* To do:
Return, word for word, every line from the one containing "Which is in" through the end of the items, both included. Leave the pictures out of your answer.

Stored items
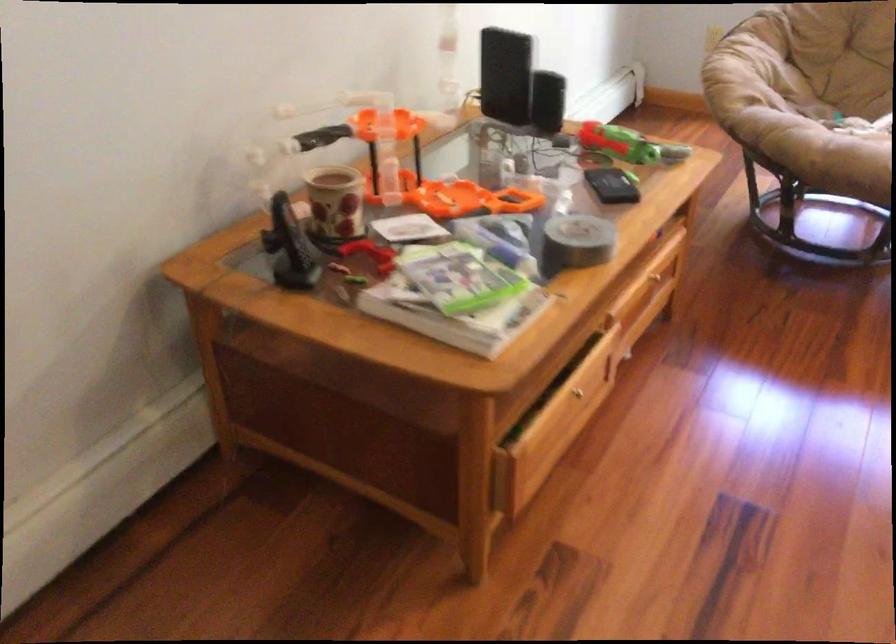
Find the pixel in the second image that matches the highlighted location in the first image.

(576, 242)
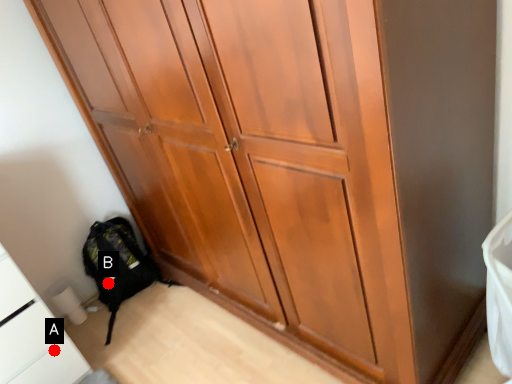
Question: Two points are circled on the image, labeled by A and B beside each circle. Among these points, which one is nearest to the camera?

Choices:
 (A) A is closer
 (B) B is closer

Answer: (A)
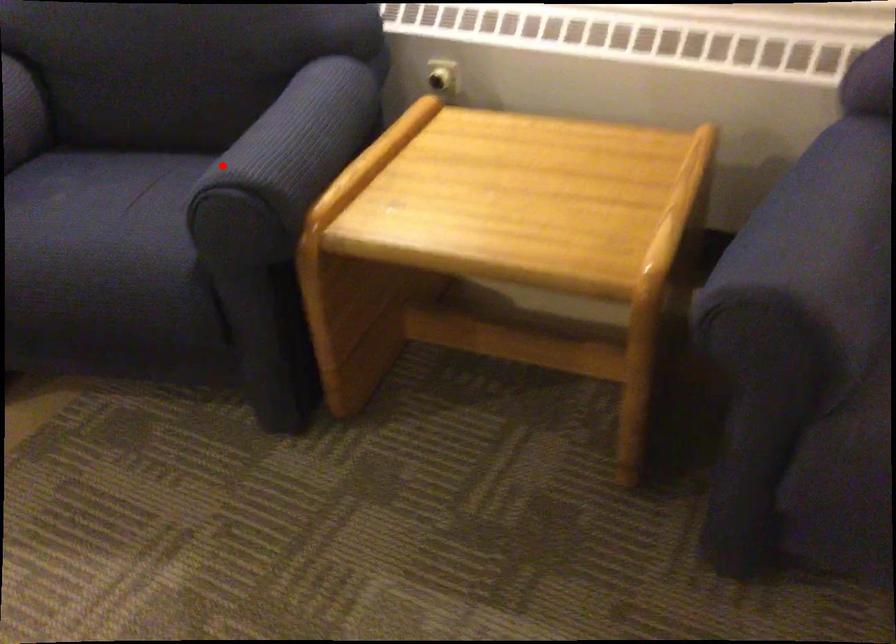
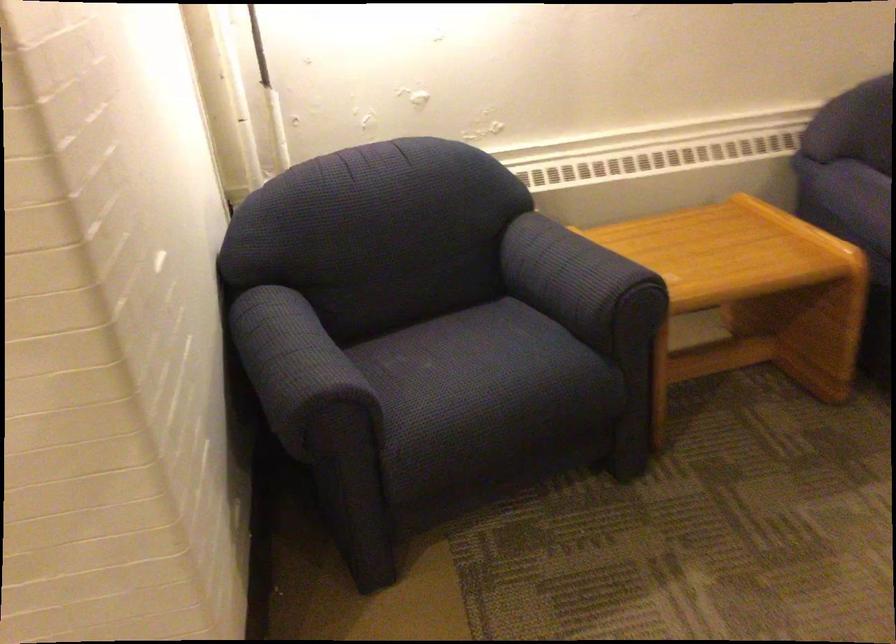
The point at the highlighted location is marked in the first image. Where is the corresponding point in the second image?

(579, 281)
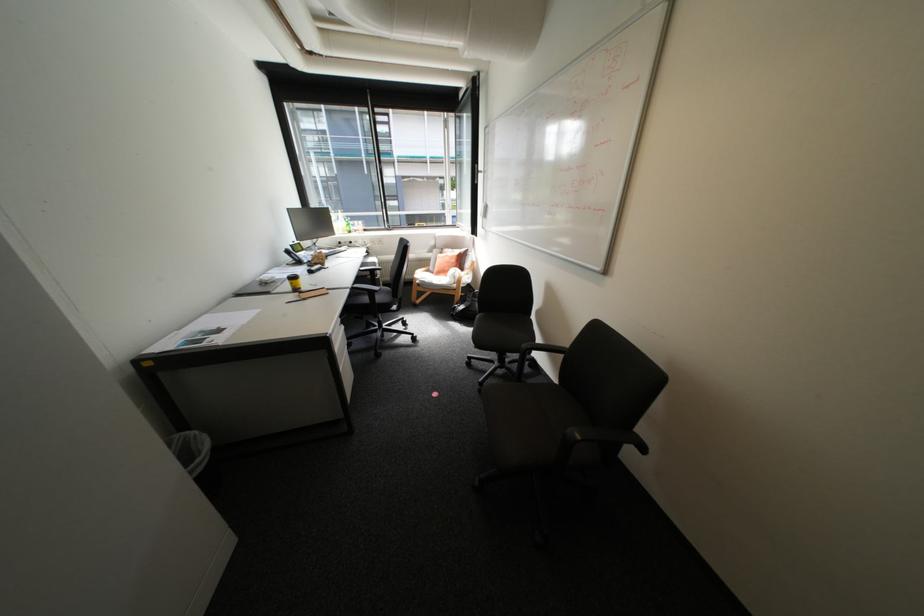
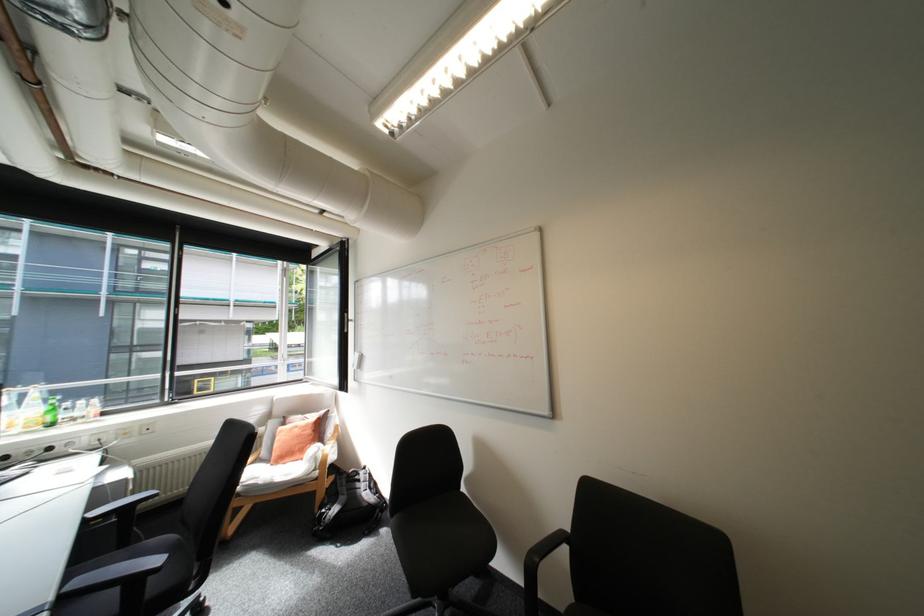
Where in the second image is the point corresponding to the point at 370,270 from the first image?

(94, 519)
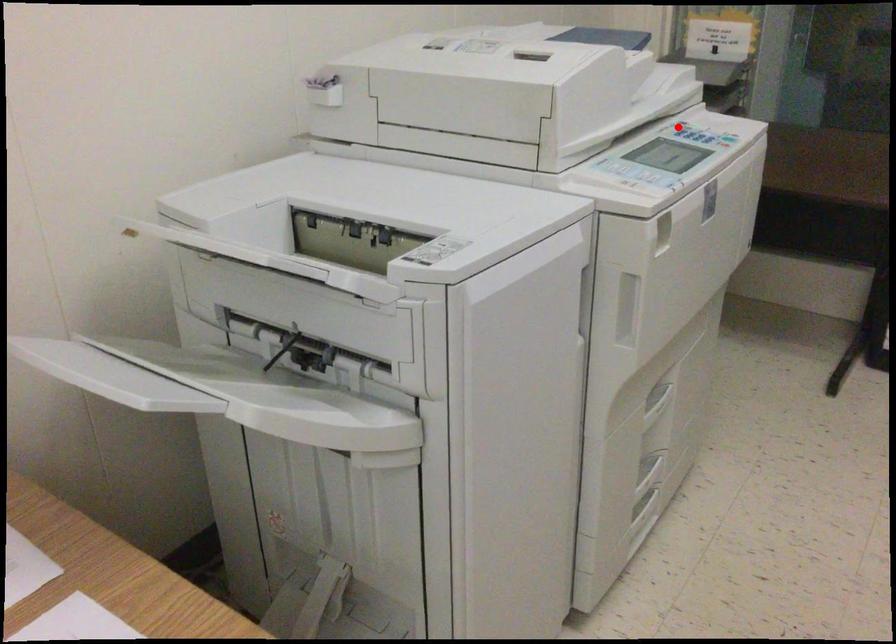
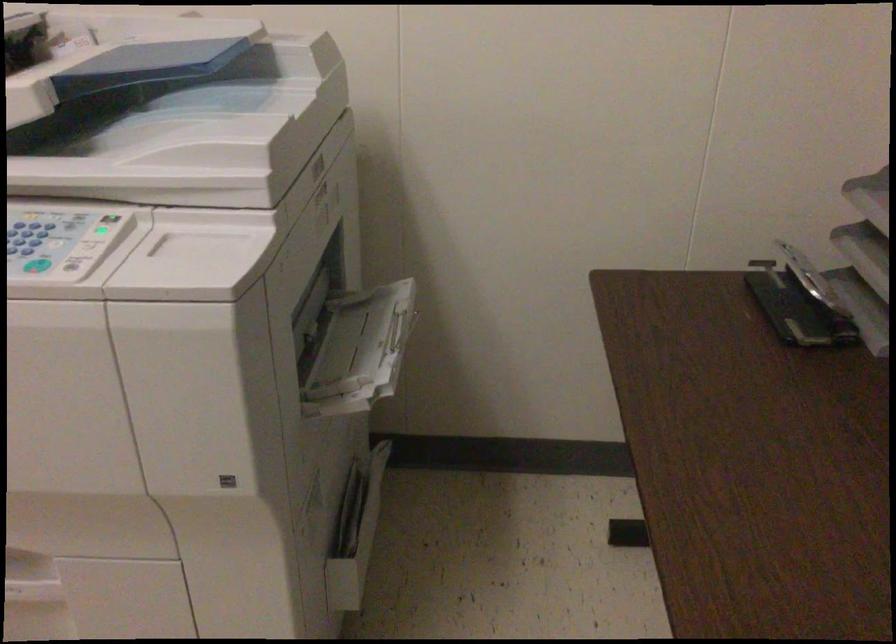
Question: I am providing you with two images of the same scene from different viewpoints. Image1 has a red point marked. In image2, the corresponding 3D location appears at what relative position? Reply with the corresponding letter.

Choices:
 (A) Closer
 (B) Farther

Answer: (A)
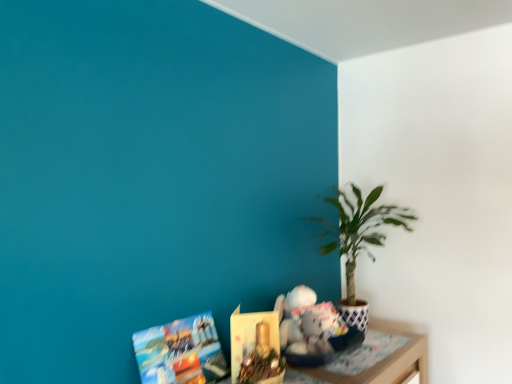
Question: Should I look upward or downward to see matte paper book at lower left, arranged as the second book when viewed from the right?

Choices:
 (A) up
 (B) down

Answer: (B)

Question: Is wooden table at lower right smaller than green leafy plant at right?

Choices:
 (A) yes
 (B) no

Answer: (A)

Question: Is wooden table at lower right turned away from green leafy plant at right?

Choices:
 (A) yes
 (B) no

Answer: (A)

Question: Is wooden table at lower right far from green leafy plant at right?

Choices:
 (A) no
 (B) yes

Answer: (A)

Question: Is wooden table at lower right to the right of green leafy plant at right from the viewer's perspective?

Choices:
 (A) no
 (B) yes

Answer: (A)

Question: Does wooden table at lower right contain green leafy plant at right?

Choices:
 (A) no
 (B) yes

Answer: (A)

Question: Is wooden table at lower right positioned in front of green leafy plant at right?

Choices:
 (A) yes
 (B) no

Answer: (A)

Question: Can you confirm if matte paper book at lower center, which is the 2th book from left to right, is taller than matte paper book at lower left, arranged as the second book when viewed from the right?

Choices:
 (A) no
 (B) yes

Answer: (A)

Question: Considering the relative sizes of matte paper book at lower center, the first book positioned from the right, and matte paper book at lower left, arranged as the second book when viewed from the right, in the image provided, is matte paper book at lower center, the first book positioned from the right, bigger than matte paper book at lower left, arranged as the second book when viewed from the right,?

Choices:
 (A) yes
 (B) no

Answer: (A)

Question: Does matte paper book at lower center, which is the 2th book from left to right, come behind matte paper book at lower left, arranged as the second book when viewed from the right?

Choices:
 (A) yes
 (B) no

Answer: (A)

Question: Is matte paper book at lower center, which is the 2th book from left to right, oriented away from matte paper book at lower left, arranged as the second book when viewed from the right?

Choices:
 (A) yes
 (B) no

Answer: (B)

Question: Does matte paper book at lower center, which is the 2th book from left to right, have a lesser height compared to matte paper book at lower left, the 1th book when ordered from left to right?

Choices:
 (A) yes
 (B) no

Answer: (A)

Question: Considering the relative sizes of matte paper book at lower center, the first book positioned from the right, and matte paper book at lower left, the 1th book when ordered from left to right, in the image provided, is matte paper book at lower center, the first book positioned from the right, thinner than matte paper book at lower left, the 1th book when ordered from left to right,?

Choices:
 (A) yes
 (B) no

Answer: (B)

Question: From the image's perspective, would you say matte paper book at lower left, the 1th book when ordered from left to right, is positioned over green leafy plant at right?

Choices:
 (A) yes
 (B) no

Answer: (B)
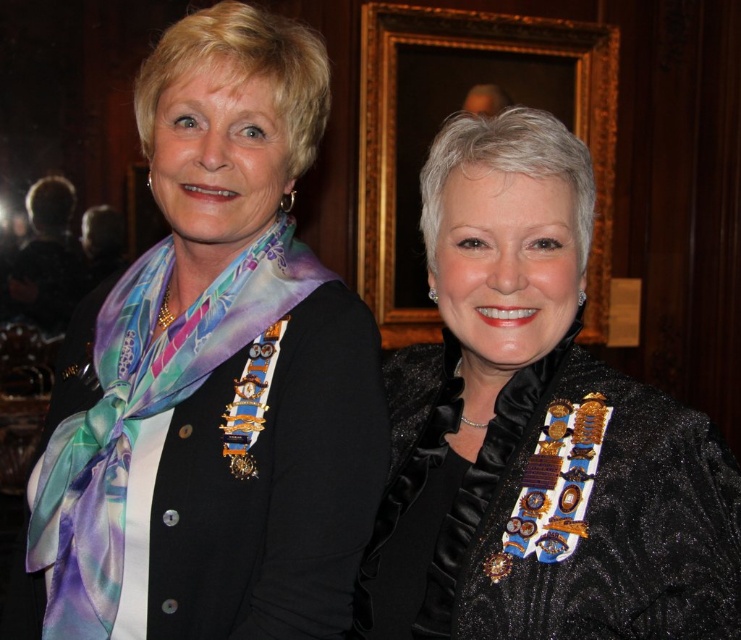
How distant is black satin jacket at center from silky multicolored scarf at left?

black satin jacket at center is 17.44 inches from silky multicolored scarf at left.

Does black satin jacket at center have a larger size compared to silky multicolored scarf at left?

Yes.

Where is `black satin jacket at center`? The image size is (741, 640). black satin jacket at center is located at coordinates (536, 429).

Is wooden frame at upper center positioned at the back of silky multicolored scarf at left?

Yes, wooden frame at upper center is behind silky multicolored scarf at left.

Who is more distant from viewer, (x=433, y=308) or (x=30, y=563)?

The point (x=433, y=308) is more distant.

The height and width of the screenshot is (640, 741). What are the coordinates of `wooden frame at upper center` in the screenshot? It's located at (451, 109).

At what (x,y) coordinates should I click in order to perform the action: click on black satin jacket at center. Please return your answer as a coordinate pair (x, y). Looking at the image, I should click on (536, 429).

Is black satin jacket at center above wooden frame at upper center?

No, black satin jacket at center is not above wooden frame at upper center.

Is point (459, 282) less distant than point (385, 44)?

Yes, it is in front of point (385, 44).

Locate an element on the screen. black satin jacket at center is located at coordinates (536, 429).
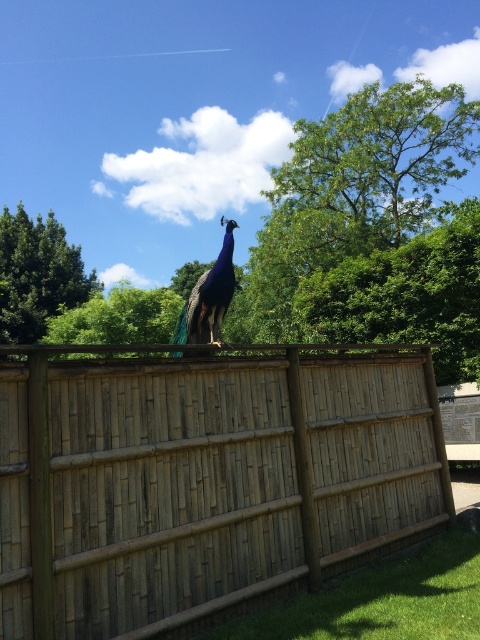
You are a birdwatcher observing the peacock on the wooden fence. You notice two green leafy trees in the background. Which tree, the green leafy tree at upper center or the green leafy tree at upper left, is taller?

The green leafy tree at upper left is taller than the green leafy tree at upper center because the green leafy tree at upper center is not as tall as green leafy tree at upper left.

You are standing in the park where the peacock is perched on the wooden fence. There are two points marked on the fence. One is at coordinate point (285,438) and the other is at coordinate point (41,237). Which point is closer to you?

Point (285,438) is closer to the camera than point (41,237).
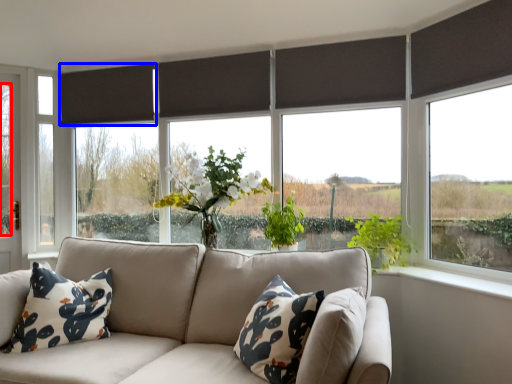
Question: Which of the following is the farthest to the observer, tree (highlighted by a red box) or curtain (highlighted by a blue box)?

Choices:
 (A) tree
 (B) curtain

Answer: (A)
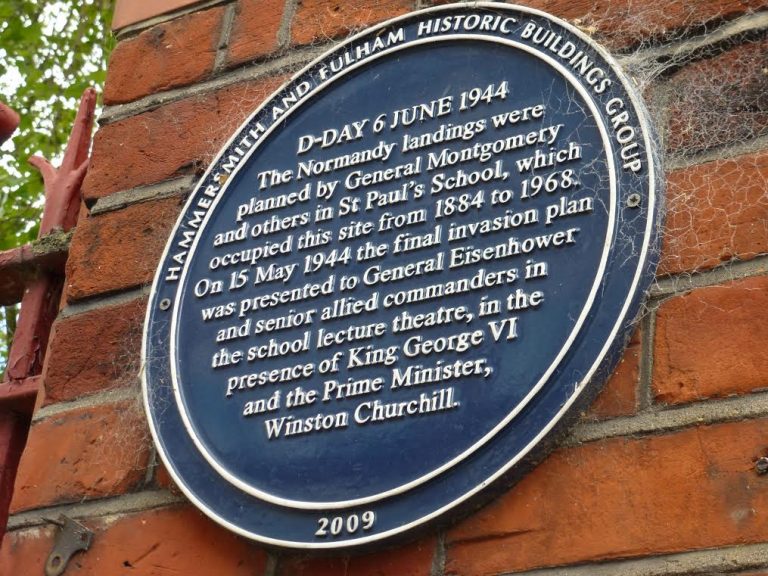
Identify the location of plaque. This screenshot has width=768, height=576. (406, 82).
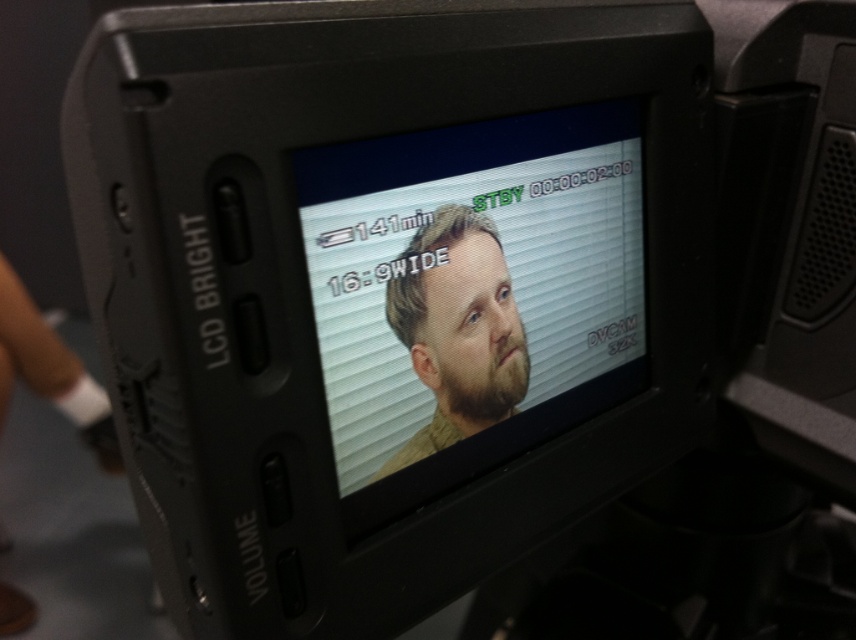
Which is in front, point (349, 396) or point (488, 396)?

Positioned in front is point (349, 396).

Who is positioned more to the left, matte black monitor at center or beige fabric face at center?

beige fabric face at center is more to the left.

Describe the element at coordinates (470, 275) in the screenshot. I see `matte black monitor at center` at that location.

Where is `matte black monitor at center`? The height and width of the screenshot is (640, 856). matte black monitor at center is located at coordinates (470, 275).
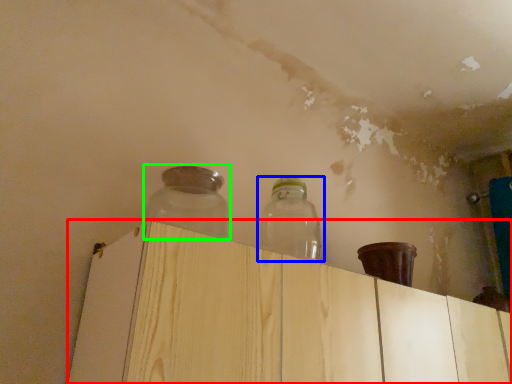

* Response:
Which is in front, point (349, 396) or point (488, 396)?

Positioned in front is point (349, 396).

Who is positioned more to the left, matte black monitor at center or beige fabric face at center?

beige fabric face at center is more to the left.

Describe the element at coordinates (470, 275) in the screenshot. I see `matte black monitor at center` at that location.

Where is `matte black monitor at center`? The height and width of the screenshot is (640, 856). matte black monitor at center is located at coordinates (470, 275).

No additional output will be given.